Before-and-after coordinate records:
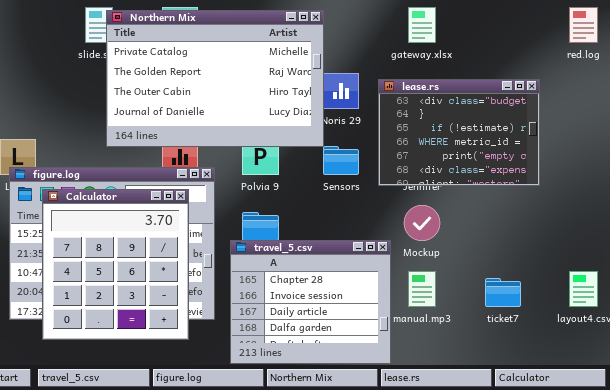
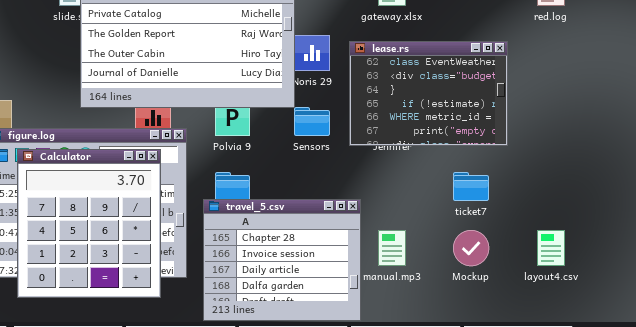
lease.rs: [378,79,540,186] -> [349,41,508,146], scrolled up 1 row
Mockup: [404,205,440,241] -> [453,230,489,266], moved
ticket7: [485,278,521,307] -> [453,172,489,201], moved

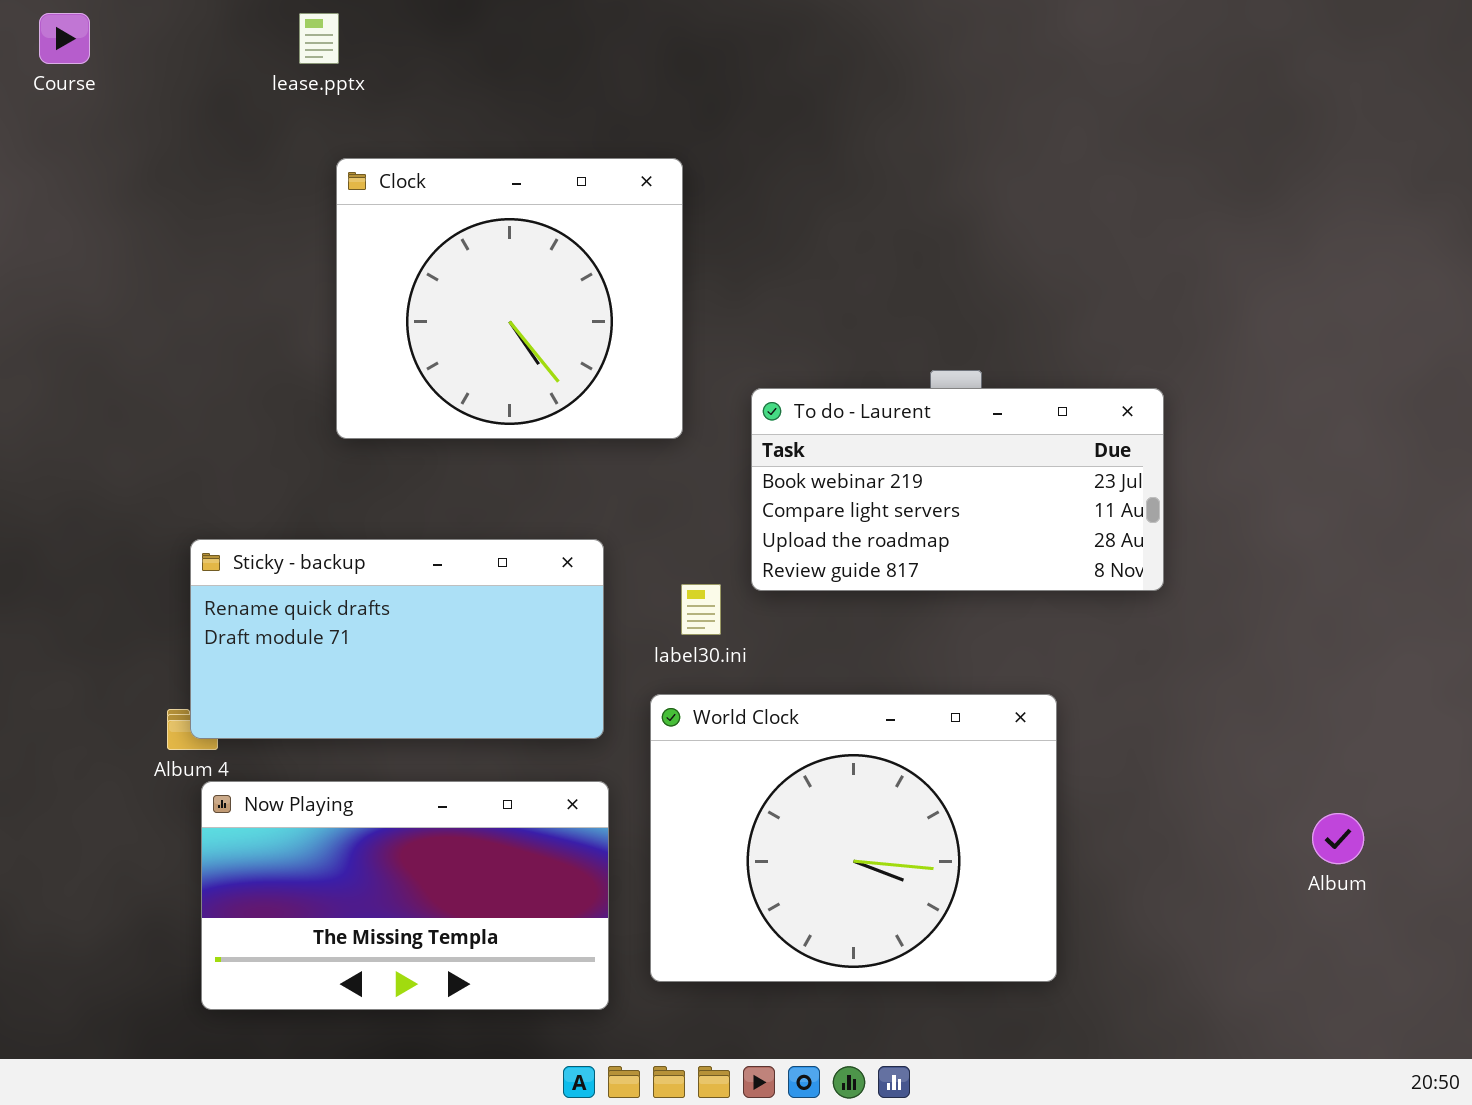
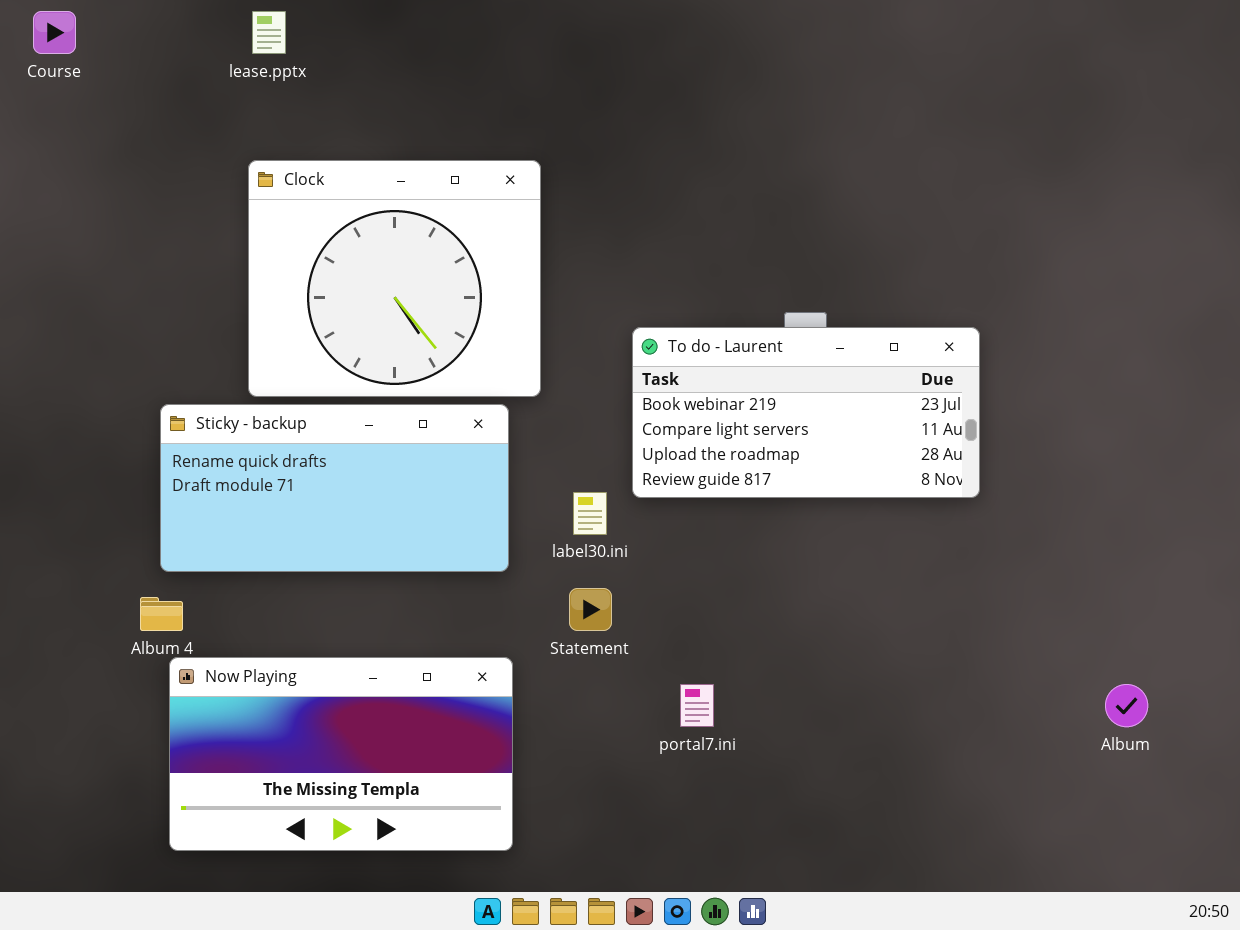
Clock: [336,158,683,439] -> [248,160,541,397], moved
Sticky - backup: [190,539,604,739] -> [160,404,509,572], moved
World Clock: [650,694,1057,982] -> none, closed

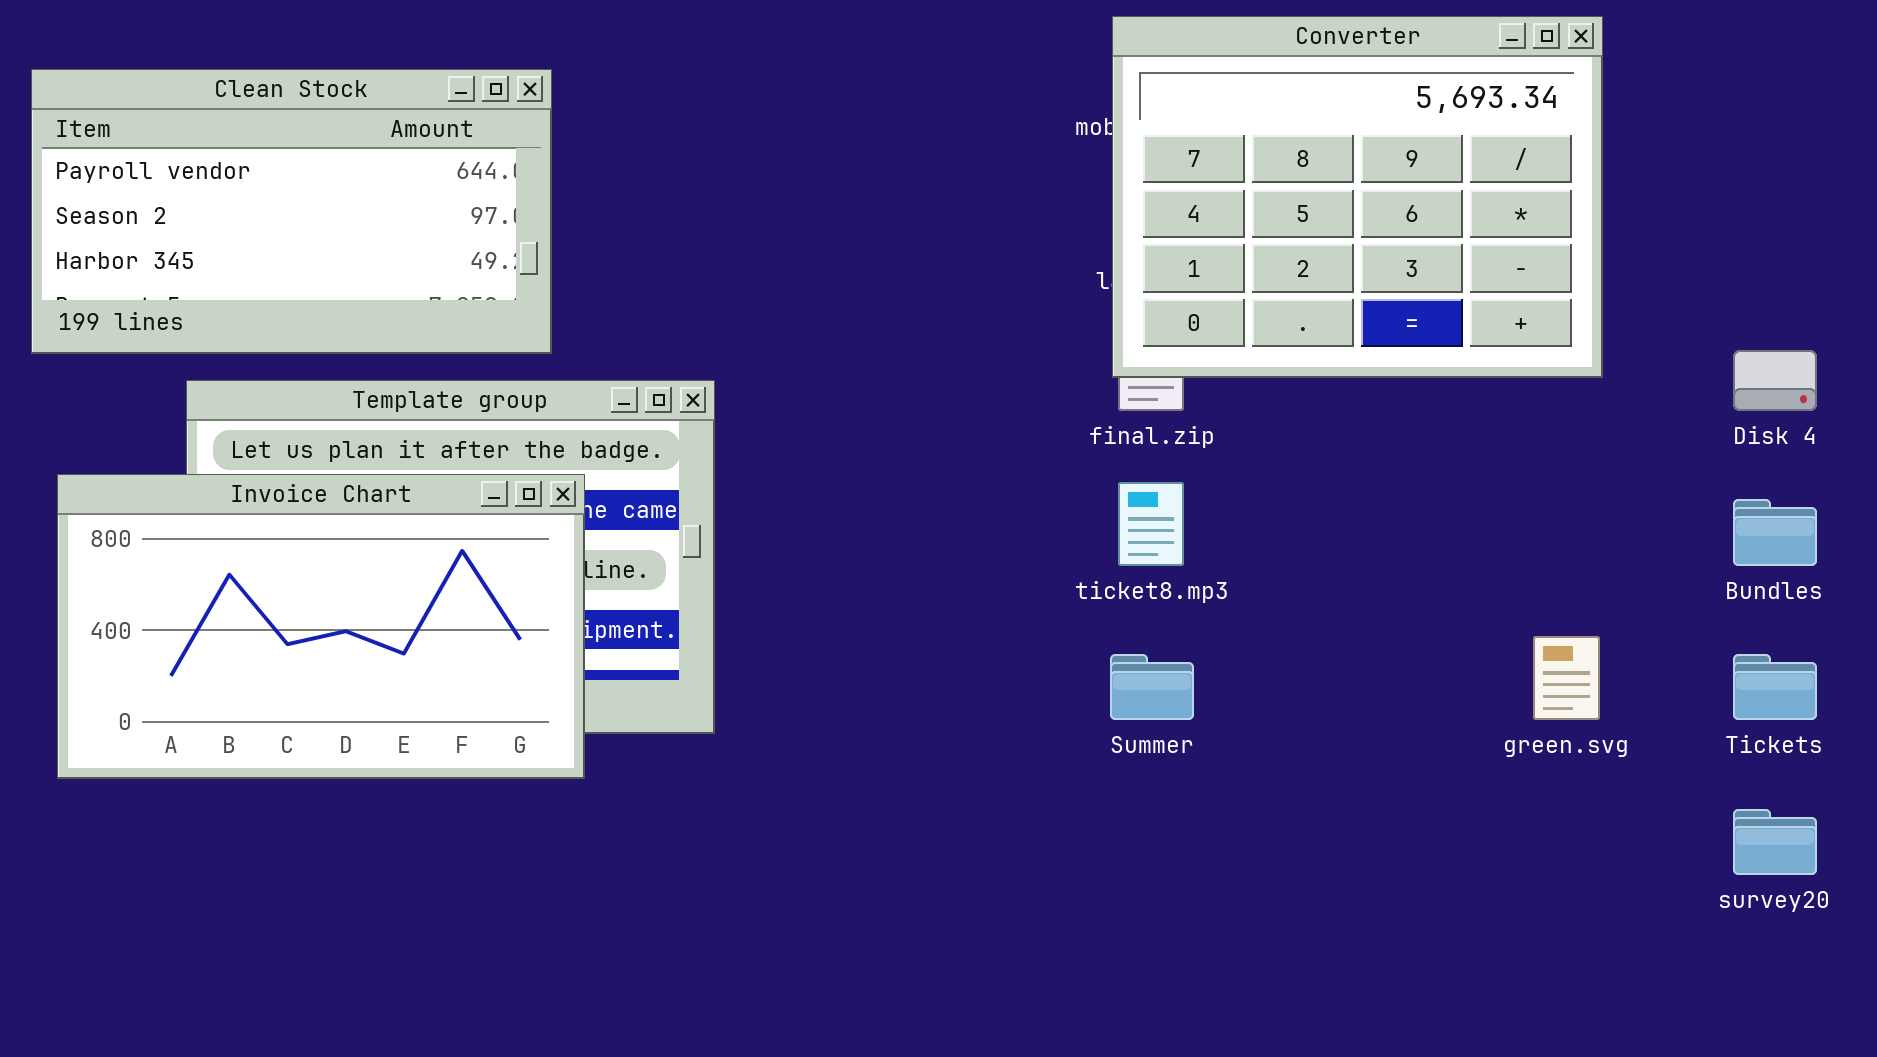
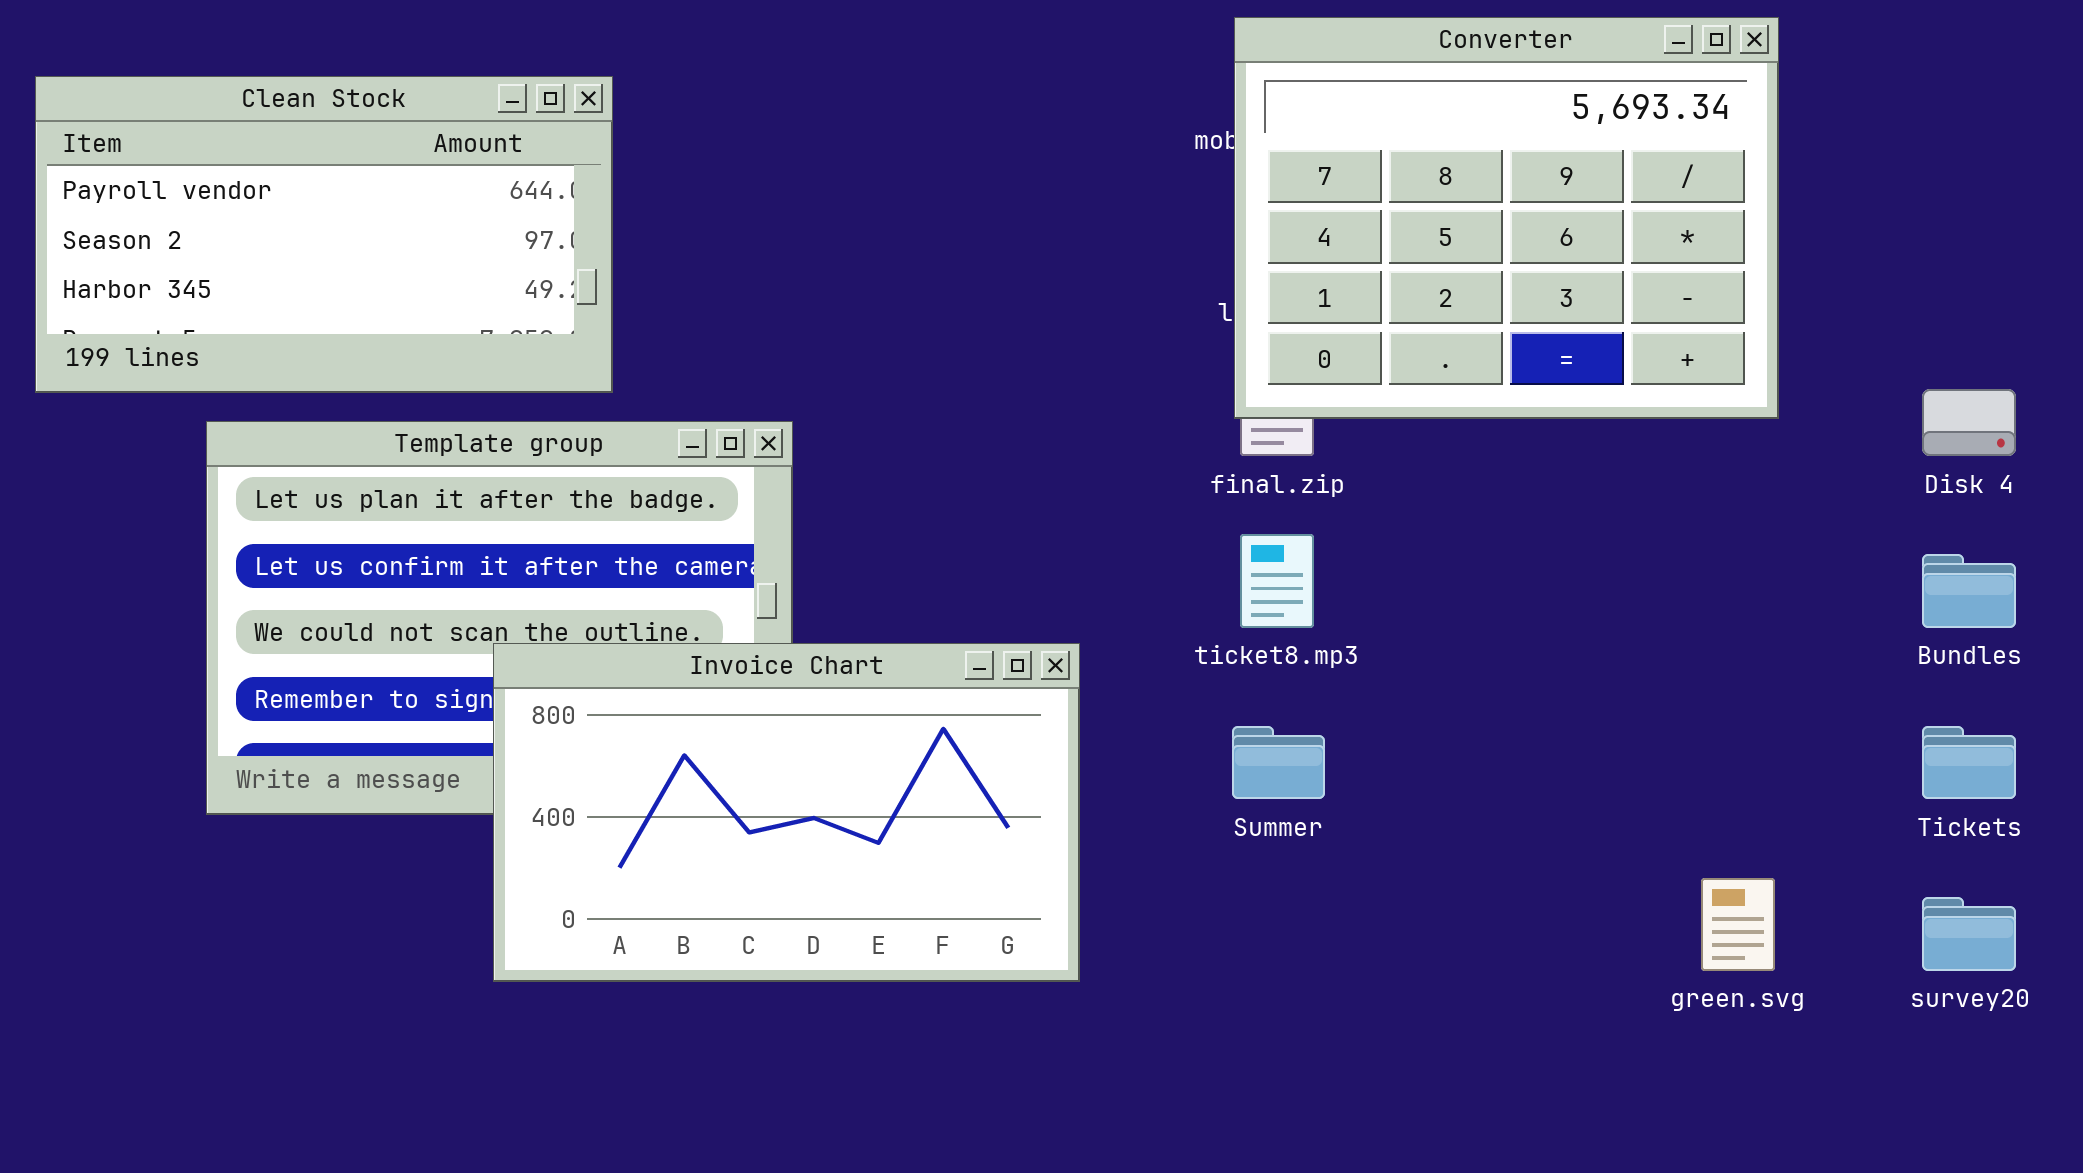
Invoice Chart: [57,474,585,779] -> [493,643,1080,982], moved
green.svg: [1533,636,1600,720] -> [1701,878,1775,971], moved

Work order: Your answer should be the lines from the opening of the records through the line with "Sticky - backup: [190,539,604,739]", both ends retyped exactly and pictures left out.

Response area:
lease.rs: [378,79,540,186] -> [349,41,508,146], scrolled up 1 row
Mockup: [404,205,440,241] -> [453,230,489,266], moved
ticket7: [485,278,521,307] -> [453,172,489,201], moved

Clock: [336,158,683,439] -> [248,160,541,397], moved
Sticky - backup: [190,539,604,739] -> [160,404,509,572], moved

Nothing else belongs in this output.